══ DATASET CONTENT ══

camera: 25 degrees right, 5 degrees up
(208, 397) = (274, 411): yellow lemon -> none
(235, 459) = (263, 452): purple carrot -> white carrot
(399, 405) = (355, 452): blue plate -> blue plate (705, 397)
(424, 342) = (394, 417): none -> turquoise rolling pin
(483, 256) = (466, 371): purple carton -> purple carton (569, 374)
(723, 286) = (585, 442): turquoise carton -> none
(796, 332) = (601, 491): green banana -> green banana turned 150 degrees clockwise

═══
══ DATASET CONTENT ══

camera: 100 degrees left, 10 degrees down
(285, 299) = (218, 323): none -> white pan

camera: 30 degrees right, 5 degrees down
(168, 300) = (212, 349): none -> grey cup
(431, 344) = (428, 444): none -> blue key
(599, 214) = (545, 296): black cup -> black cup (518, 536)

═══

=== ABOUT THIS EXERCISE ===
In the data above, find the line that contains "(208, 397) = (274, 411): yellow lemon -> none" and the line that contains "(796, 332) = (601, 491): green". Repeat exactly those lines and every line between them, and only those.

=== YOUR SOLUTION ===
(208, 397) = (274, 411): yellow lemon -> none
(235, 459) = (263, 452): purple carrot -> white carrot
(399, 405) = (355, 452): blue plate -> blue plate (705, 397)
(424, 342) = (394, 417): none -> turquoise rolling pin
(483, 256) = (466, 371): purple carton -> purple carton (569, 374)
(723, 286) = (585, 442): turquoise carton -> none
(796, 332) = (601, 491): green banana -> green banana turned 150 degrees clockwise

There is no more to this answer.